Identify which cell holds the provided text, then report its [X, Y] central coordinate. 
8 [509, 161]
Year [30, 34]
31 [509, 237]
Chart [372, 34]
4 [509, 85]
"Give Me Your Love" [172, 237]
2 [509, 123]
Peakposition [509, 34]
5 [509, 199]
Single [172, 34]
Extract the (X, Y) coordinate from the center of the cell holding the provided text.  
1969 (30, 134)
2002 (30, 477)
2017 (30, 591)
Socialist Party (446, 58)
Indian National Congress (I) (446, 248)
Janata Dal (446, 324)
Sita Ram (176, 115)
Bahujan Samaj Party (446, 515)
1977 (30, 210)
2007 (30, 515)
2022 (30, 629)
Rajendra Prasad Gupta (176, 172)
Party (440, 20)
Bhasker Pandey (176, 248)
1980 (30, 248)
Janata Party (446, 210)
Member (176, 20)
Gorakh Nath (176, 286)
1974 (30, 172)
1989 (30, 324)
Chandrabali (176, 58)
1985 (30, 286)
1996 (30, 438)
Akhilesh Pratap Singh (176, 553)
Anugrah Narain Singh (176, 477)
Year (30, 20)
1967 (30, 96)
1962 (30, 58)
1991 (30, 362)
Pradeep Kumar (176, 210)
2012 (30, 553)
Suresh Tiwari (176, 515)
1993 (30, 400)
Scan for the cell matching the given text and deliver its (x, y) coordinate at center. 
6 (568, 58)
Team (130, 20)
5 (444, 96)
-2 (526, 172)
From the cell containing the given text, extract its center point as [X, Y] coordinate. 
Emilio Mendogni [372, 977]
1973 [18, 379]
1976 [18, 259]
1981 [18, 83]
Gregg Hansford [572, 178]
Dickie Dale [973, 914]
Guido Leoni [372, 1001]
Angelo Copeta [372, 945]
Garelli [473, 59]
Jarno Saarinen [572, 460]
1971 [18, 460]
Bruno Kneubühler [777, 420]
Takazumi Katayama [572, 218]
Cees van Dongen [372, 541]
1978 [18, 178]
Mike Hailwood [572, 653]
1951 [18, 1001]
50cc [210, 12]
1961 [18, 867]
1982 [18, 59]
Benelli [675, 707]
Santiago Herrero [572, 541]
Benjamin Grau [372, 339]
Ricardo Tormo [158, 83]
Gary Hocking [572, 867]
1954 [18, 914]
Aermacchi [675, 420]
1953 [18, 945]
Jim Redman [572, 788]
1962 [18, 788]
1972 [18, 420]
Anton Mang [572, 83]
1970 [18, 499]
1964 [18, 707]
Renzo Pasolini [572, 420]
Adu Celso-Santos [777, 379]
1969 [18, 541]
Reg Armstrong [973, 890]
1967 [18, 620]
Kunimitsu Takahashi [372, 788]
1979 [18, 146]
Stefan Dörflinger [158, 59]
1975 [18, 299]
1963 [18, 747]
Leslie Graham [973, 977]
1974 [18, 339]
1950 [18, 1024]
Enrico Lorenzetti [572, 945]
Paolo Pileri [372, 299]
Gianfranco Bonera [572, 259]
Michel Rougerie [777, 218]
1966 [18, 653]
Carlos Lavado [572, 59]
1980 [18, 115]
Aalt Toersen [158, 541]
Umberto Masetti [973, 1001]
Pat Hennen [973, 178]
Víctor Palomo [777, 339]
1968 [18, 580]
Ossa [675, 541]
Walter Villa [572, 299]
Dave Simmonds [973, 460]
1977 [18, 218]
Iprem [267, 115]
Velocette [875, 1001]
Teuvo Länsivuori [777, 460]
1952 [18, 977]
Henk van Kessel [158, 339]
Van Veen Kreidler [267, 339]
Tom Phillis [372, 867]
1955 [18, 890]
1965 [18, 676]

++++++++++++++++++++

## Stated goal
Convert the material above, from its first line through the line containing "Indian National Congress (I) (446, 248)", into a numbered list, leaving out any blank lines.

## Complete answer
1. Identify which cell holds the provided text, then report its [X, Y] central coordinate. 
2. 8 [509, 161]
3. Year [30, 34]
4. 31 [509, 237]
5. Chart [372, 34]
6. 4 [509, 85]
7. "Give Me Your Love" [172, 237]
8. 2 [509, 123]
9. Peakposition [509, 34]
10. 5 [509, 199]
11. Single [172, 34]
12. Extract the (X, Y) coordinate from the center of the cell holding the provided text.  
13. 1969 (30, 134)
14. 2002 (30, 477)
15. 2017 (30, 591)
16. Socialist Party (446, 58)
17. Indian National Congress (I) (446, 248)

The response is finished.